BEGIN EXERCISE INPUT

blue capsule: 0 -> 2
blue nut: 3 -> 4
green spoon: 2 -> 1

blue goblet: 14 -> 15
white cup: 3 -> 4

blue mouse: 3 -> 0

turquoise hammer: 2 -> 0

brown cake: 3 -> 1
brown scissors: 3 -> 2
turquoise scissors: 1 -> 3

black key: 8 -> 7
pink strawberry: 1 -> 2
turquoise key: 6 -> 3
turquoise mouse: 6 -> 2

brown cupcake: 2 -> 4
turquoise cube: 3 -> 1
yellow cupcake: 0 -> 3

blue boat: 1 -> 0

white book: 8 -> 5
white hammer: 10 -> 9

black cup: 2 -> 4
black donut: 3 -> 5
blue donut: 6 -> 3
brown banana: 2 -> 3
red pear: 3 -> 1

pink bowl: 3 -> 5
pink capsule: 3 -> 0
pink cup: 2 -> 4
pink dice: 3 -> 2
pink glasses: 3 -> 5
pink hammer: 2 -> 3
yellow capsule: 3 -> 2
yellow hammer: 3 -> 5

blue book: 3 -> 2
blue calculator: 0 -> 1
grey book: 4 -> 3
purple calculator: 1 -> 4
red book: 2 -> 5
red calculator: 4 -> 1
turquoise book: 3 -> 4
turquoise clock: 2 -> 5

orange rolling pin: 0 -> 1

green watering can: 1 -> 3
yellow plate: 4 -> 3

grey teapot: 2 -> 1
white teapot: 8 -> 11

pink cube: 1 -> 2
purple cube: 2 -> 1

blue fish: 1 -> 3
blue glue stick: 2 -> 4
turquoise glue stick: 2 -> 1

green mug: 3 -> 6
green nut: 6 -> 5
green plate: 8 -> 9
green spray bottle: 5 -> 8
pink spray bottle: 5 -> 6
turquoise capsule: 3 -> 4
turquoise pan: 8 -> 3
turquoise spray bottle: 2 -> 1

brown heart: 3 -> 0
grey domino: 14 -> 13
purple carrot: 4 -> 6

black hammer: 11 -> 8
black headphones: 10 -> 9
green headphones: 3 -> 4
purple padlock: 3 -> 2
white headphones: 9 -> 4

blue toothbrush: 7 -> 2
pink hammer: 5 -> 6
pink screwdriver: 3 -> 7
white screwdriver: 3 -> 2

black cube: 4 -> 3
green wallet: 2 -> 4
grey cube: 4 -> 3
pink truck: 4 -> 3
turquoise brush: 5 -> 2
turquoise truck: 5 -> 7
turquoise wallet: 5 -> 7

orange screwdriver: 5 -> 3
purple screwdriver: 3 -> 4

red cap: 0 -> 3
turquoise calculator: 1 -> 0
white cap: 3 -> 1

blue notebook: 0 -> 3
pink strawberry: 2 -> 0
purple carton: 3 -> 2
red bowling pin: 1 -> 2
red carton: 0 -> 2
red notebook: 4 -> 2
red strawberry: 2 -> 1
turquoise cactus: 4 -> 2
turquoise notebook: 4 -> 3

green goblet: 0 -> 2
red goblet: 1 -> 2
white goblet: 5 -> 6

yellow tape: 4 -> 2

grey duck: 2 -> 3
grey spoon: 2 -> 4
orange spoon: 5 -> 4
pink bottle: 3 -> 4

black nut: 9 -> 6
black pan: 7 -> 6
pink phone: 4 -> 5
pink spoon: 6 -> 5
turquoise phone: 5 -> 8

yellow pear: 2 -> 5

END EXERCISE INPUT

# EXERCISE AIM
Please repeat the material in full, keeping it exact.

# PROBLEM SOLUTION
blue capsule: 0 -> 2
blue nut: 3 -> 4
green spoon: 2 -> 1

blue goblet: 14 -> 15
white cup: 3 -> 4

blue mouse: 3 -> 0

turquoise hammer: 2 -> 0

brown cake: 3 -> 1
brown scissors: 3 -> 2
turquoise scissors: 1 -> 3

black key: 8 -> 7
pink strawberry: 1 -> 2
turquoise key: 6 -> 3
turquoise mouse: 6 -> 2

brown cupcake: 2 -> 4
turquoise cube: 3 -> 1
yellow cupcake: 0 -> 3

blue boat: 1 -> 0

white book: 8 -> 5
white hammer: 10 -> 9

black cup: 2 -> 4
black donut: 3 -> 5
blue donut: 6 -> 3
brown banana: 2 -> 3
red pear: 3 -> 1

pink bowl: 3 -> 5
pink capsule: 3 -> 0
pink cup: 2 -> 4
pink dice: 3 -> 2
pink glasses: 3 -> 5
pink hammer: 2 -> 3
yellow capsule: 3 -> 2
yellow hammer: 3 -> 5

blue book: 3 -> 2
blue calculator: 0 -> 1
grey book: 4 -> 3
purple calculator: 1 -> 4
red book: 2 -> 5
red calculator: 4 -> 1
turquoise book: 3 -> 4
turquoise clock: 2 -> 5

orange rolling pin: 0 -> 1

green watering can: 1 -> 3
yellow plate: 4 -> 3

grey teapot: 2 -> 1
white teapot: 8 -> 11

pink cube: 1 -> 2
purple cube: 2 -> 1

blue fish: 1 -> 3
blue glue stick: 2 -> 4
turquoise glue stick: 2 -> 1

green mug: 3 -> 6
green nut: 6 -> 5
green plate: 8 -> 9
green spray bottle: 5 -> 8
pink spray bottle: 5 -> 6
turquoise capsule: 3 -> 4
turquoise pan: 8 -> 3
turquoise spray bottle: 2 -> 1

brown heart: 3 -> 0
grey domino: 14 -> 13
purple carrot: 4 -> 6

black hammer: 11 -> 8
black headphones: 10 -> 9
green headphones: 3 -> 4
purple padlock: 3 -> 2
white headphones: 9 -> 4

blue toothbrush: 7 -> 2
pink hammer: 5 -> 6
pink screwdriver: 3 -> 7
white screwdriver: 3 -> 2

black cube: 4 -> 3
green wallet: 2 -> 4
grey cube: 4 -> 3
pink truck: 4 -> 3
turquoise brush: 5 -> 2
turquoise truck: 5 -> 7
turquoise wallet: 5 -> 7

orange screwdriver: 5 -> 3
purple screwdriver: 3 -> 4

red cap: 0 -> 3
turquoise calculator: 1 -> 0
white cap: 3 -> 1

blue notebook: 0 -> 3
pink strawberry: 2 -> 0
purple carton: 3 -> 2
red bowling pin: 1 -> 2
red carton: 0 -> 2
red notebook: 4 -> 2
red strawberry: 2 -> 1
turquoise cactus: 4 -> 2
turquoise notebook: 4 -> 3

green goblet: 0 -> 2
red goblet: 1 -> 2
white goblet: 5 -> 6

yellow tape: 4 -> 2

grey duck: 2 -> 3
grey spoon: 2 -> 4
orange spoon: 5 -> 4
pink bottle: 3 -> 4

black nut: 9 -> 6
black pan: 7 -> 6
pink phone: 4 -> 5
pink spoon: 6 -> 5
turquoise phone: 5 -> 8

yellow pear: 2 -> 5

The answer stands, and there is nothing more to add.